PROBLEM STATEMENT:
Restate word for word the lines of the entries below, starting with the line that holds "SCALE pin VCC: 3V3 -> none" and ending with the line that holds "DRIVER2 pin IN1: D12 -> A3", and no others.

EXTRACTED MATERIAL:
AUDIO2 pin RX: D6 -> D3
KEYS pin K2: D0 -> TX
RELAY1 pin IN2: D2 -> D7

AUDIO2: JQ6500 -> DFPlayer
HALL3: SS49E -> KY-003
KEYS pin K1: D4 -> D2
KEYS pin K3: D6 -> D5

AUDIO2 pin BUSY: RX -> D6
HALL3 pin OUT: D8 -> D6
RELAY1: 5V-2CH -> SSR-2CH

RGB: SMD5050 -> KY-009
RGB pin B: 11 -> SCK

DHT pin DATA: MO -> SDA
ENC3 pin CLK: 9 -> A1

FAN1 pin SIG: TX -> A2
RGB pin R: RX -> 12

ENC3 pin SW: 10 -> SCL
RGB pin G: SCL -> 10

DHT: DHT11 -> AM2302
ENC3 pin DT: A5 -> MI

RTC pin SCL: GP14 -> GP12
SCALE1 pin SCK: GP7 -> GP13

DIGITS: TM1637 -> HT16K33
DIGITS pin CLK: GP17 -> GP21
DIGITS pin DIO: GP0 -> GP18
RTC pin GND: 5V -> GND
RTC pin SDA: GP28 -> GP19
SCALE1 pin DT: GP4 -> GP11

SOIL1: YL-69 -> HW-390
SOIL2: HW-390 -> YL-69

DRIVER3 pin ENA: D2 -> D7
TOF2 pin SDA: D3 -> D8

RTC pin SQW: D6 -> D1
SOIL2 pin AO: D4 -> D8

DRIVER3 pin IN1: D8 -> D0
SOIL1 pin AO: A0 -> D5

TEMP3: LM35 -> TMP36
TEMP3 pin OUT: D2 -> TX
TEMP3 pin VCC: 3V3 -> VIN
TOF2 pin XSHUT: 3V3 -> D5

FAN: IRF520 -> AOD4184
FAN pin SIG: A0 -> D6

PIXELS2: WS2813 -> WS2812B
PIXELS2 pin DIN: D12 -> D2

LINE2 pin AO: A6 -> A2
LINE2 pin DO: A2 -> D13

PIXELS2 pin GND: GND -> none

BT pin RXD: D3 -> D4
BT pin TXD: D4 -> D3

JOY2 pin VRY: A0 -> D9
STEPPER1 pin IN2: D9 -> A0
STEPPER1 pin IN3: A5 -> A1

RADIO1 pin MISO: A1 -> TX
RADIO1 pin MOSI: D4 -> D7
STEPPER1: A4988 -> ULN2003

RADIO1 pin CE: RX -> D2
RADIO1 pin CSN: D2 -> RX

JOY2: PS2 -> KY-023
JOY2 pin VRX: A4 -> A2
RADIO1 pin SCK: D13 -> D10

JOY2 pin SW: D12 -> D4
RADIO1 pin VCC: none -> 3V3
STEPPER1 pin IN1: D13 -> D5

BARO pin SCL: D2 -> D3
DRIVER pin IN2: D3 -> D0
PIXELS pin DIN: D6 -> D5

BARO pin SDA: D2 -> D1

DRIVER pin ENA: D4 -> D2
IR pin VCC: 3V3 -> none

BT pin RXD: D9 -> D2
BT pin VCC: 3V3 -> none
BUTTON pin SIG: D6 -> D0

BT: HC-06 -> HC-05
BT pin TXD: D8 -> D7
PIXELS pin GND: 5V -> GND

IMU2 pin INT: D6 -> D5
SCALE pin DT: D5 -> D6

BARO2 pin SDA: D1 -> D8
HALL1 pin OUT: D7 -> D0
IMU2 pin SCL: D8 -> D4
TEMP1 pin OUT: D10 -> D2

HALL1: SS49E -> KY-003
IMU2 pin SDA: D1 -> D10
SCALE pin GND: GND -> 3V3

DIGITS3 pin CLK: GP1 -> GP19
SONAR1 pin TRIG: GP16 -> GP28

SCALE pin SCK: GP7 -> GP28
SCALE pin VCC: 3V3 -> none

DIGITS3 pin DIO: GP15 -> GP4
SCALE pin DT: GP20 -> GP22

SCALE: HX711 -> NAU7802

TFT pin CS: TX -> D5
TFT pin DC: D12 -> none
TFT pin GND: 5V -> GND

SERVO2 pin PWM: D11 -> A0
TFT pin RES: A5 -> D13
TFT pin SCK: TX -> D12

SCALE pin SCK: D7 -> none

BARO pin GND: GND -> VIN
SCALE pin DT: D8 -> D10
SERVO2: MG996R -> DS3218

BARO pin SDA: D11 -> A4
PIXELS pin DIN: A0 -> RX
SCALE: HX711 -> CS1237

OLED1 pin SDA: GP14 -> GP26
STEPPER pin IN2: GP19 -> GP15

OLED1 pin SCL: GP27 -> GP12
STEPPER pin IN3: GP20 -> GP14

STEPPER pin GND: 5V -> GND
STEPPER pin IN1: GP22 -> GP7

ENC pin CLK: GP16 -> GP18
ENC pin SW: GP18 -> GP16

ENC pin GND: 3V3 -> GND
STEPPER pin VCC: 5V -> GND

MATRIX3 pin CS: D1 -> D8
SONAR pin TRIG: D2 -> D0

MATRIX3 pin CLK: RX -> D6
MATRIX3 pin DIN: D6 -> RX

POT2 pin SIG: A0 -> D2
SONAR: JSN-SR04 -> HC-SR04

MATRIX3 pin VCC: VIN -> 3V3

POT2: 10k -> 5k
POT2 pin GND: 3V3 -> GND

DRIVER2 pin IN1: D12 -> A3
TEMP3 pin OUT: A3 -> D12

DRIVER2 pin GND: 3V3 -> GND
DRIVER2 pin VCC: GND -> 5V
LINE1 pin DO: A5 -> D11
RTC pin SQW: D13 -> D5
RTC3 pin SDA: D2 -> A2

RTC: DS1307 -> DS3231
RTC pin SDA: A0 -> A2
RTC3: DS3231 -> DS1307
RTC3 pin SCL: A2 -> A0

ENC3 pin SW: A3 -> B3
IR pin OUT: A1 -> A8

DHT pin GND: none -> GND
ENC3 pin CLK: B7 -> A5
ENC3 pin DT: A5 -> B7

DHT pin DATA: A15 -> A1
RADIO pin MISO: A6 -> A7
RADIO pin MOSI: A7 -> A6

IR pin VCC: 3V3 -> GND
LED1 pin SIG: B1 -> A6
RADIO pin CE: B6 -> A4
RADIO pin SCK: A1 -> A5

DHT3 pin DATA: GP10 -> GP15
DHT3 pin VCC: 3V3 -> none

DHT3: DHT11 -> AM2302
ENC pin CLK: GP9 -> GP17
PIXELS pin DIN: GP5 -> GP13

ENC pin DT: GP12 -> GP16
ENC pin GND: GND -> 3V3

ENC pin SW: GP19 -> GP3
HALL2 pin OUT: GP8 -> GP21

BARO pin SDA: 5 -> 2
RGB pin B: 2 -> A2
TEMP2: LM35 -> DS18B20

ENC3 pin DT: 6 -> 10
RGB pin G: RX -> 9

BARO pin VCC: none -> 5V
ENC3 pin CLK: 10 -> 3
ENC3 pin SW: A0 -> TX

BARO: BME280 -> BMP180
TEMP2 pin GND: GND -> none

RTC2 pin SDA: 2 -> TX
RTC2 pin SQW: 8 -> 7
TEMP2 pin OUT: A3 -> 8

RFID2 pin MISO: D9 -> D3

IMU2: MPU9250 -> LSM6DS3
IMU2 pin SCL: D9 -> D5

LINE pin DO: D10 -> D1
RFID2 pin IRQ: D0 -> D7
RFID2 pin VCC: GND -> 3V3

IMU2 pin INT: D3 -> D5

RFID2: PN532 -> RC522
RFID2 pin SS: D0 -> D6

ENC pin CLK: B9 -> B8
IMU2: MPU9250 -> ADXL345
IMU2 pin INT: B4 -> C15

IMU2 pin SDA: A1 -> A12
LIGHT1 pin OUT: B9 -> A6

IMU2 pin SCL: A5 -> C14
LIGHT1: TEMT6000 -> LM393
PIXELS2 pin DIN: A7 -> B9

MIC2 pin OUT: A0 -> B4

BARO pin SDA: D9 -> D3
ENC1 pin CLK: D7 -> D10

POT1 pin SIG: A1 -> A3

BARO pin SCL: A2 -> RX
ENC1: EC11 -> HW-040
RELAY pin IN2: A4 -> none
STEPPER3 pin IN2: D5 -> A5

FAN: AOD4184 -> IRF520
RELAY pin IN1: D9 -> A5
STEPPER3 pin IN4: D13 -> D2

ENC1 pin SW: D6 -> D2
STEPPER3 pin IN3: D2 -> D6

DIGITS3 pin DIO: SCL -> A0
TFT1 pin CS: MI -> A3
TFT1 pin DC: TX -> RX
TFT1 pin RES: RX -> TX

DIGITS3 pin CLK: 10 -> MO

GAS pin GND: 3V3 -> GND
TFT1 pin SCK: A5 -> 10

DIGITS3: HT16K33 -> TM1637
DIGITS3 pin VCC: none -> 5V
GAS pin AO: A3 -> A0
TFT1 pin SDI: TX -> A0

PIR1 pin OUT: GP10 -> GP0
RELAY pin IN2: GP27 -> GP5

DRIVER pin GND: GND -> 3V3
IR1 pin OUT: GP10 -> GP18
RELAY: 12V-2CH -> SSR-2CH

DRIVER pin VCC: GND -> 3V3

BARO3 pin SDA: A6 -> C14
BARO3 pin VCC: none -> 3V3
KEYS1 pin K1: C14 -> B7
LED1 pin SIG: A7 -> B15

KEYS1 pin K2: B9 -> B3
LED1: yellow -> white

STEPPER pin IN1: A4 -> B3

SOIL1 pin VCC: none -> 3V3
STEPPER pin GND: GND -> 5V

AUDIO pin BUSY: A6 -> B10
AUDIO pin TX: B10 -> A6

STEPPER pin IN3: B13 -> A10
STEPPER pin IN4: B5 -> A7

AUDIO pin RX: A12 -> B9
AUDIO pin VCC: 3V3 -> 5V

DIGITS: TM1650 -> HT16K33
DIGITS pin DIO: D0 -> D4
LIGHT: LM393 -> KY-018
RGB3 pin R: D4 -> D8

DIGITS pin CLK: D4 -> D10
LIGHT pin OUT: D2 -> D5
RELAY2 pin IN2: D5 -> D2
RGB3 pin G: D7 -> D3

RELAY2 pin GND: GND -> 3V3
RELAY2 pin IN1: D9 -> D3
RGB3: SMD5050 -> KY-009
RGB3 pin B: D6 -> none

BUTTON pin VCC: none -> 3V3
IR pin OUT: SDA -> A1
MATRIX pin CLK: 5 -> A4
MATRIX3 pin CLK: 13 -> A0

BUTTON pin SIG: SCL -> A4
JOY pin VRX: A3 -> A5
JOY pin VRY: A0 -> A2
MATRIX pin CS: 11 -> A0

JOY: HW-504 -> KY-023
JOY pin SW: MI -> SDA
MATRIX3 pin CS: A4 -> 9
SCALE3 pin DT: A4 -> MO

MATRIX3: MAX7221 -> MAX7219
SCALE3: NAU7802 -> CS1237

RESULT OF THIS EXERCISE:
SCALE pin VCC: 3V3 -> none

DIGITS3 pin DIO: GP15 -> GP4
SCALE pin DT: GP20 -> GP22

SCALE: HX711 -> NAU7802

TFT pin CS: TX -> D5
TFT pin DC: D12 -> none
TFT pin GND: 5V -> GND

SERVO2 pin PWM: D11 -> A0
TFT pin RES: A5 -> D13
TFT pin SCK: TX -> D12

SCALE pin SCK: D7 -> none

BARO pin GND: GND -> VIN
SCALE pin DT: D8 -> D10
SERVO2: MG996R -> DS3218

BARO pin SDA: D11 -> A4
PIXELS pin DIN: A0 -> RX
SCALE: HX711 -> CS1237

OLED1 pin SDA: GP14 -> GP26
STEPPER pin IN2: GP19 -> GP15

OLED1 pin SCL: GP27 -> GP12
STEPPER pin IN3: GP20 -> GP14

STEPPER pin GND: 5V -> GND
STEPPER pin IN1: GP22 -> GP7

ENC pin CLK: GP16 -> GP18
ENC pin SW: GP18 -> GP16

ENC pin GND: 3V3 -> GND
STEPPER pin VCC: 5V -> GND

MATRIX3 pin CS: D1 -> D8
SONAR pin TRIG: D2 -> D0

MATRIX3 pin CLK: RX -> D6
MATRIX3 pin DIN: D6 -> RX

POT2 pin SIG: A0 -> D2
SONAR: JSN-SR04 -> HC-SR04

MATRIX3 pin VCC: VIN -> 3V3

POT2: 10k -> 5k
POT2 pin GND: 3V3 -> GND

DRIVER2 pin IN1: D12 -> A3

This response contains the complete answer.